AVAILABLE RECORDS:
---

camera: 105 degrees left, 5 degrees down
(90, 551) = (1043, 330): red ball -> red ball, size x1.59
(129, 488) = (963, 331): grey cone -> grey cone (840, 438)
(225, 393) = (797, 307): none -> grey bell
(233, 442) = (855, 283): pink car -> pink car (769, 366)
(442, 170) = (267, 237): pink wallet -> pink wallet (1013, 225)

---

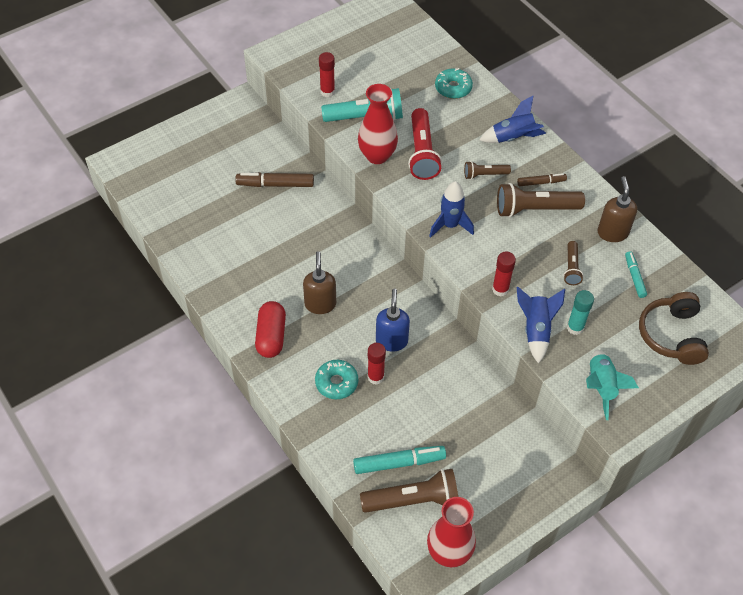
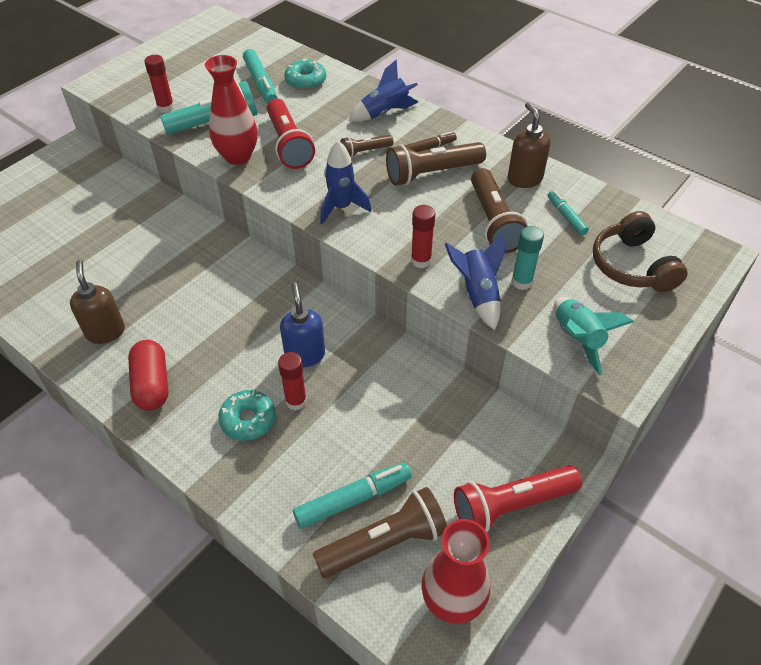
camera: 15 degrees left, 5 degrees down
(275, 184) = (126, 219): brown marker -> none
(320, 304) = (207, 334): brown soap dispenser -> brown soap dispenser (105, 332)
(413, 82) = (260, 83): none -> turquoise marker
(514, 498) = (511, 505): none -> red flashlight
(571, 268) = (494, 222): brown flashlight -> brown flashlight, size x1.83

---

WHAT TO DO: Repeat, word for word, the lines above between the line holding "(129, 488) = (963, 331): grey" and the line holding "(442, 170) = (267, 237): pink", inclusive; omit everything else.

RESULT FOR THIS EXERCISE:
(129, 488) = (963, 331): grey cone -> grey cone (840, 438)
(225, 393) = (797, 307): none -> grey bell
(233, 442) = (855, 283): pink car -> pink car (769, 366)
(442, 170) = (267, 237): pink wallet -> pink wallet (1013, 225)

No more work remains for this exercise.